• **Required task**:
Produce a word-for-word copy of the listing below without its pictures.

* BEGIN Records to process *

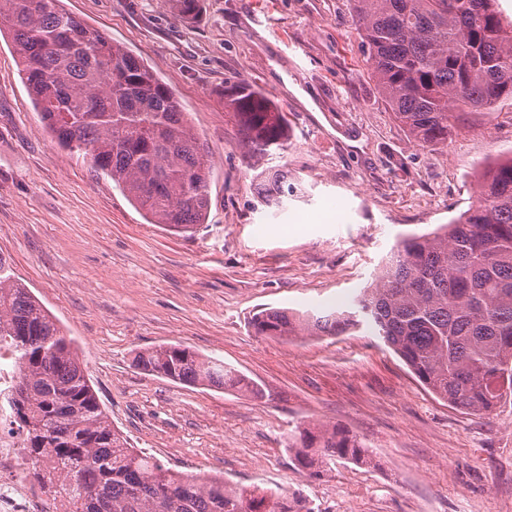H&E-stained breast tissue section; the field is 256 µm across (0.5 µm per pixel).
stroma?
Listing matches in <instances>:
<instances>
[{
    "mask_svg": "<svg viewBox=\"0 0 512 512\" xmlns=\"http://www.w3.org/2000/svg\"><path fill=\"white\" fill-rule=\"evenodd\" d=\"M141 59L180 100L212 167L206 224L149 223L43 124L0 36V261L75 339L93 387L133 447L191 473L300 494L320 512H512V396L474 415L428 392L367 326L270 338L265 307L317 313L352 300L404 238L476 200L477 172L512 154V99L452 120L422 147L371 76L351 0H61ZM246 83L288 119V144L251 155L224 92ZM299 189L265 205L257 167ZM181 343L230 364L261 395L188 387L135 368ZM336 425L373 466L320 480L286 450L296 427Z\"/></svg>",
    "mask_w": 512,
    "mask_h": 512,
    "instance_id": "35a3bbf8",
    "label": "stroma"
}]
</instances>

* END Records to process *

• **Solution**:
H&E-stained breast tissue section; the field is 256 µm across (0.5 µm per pixel).
stroma?
Listing matches in <instances>:
<instances>
[{
    "mask_svg": "<svg viewBox=\"0 0 512 512\" xmlns=\"http://www.w3.org/2000/svg\"><path fill=\"white\" fill-rule=\"evenodd\" d=\"M141 59L180 100L212 167L206 224L149 223L43 124L0 36V261L75 339L93 387L133 447L191 473L300 494L320 512H512V396L474 415L428 392L367 326L270 338L265 307L317 313L352 300L404 238L476 200L477 172L512 154V99L452 120L422 147L371 76L351 0H61ZM246 83L288 119V144L251 155L224 92ZM299 189L265 205L257 167ZM181 343L230 364L261 395L188 387L135 368ZM336 425L373 466L320 480L286 450L296 427Z\"/></svg>",
    "mask_w": 512,
    "mask_h": 512,
    "instance_id": "35a3bbf8",
    "label": "stroma"
}]
</instances>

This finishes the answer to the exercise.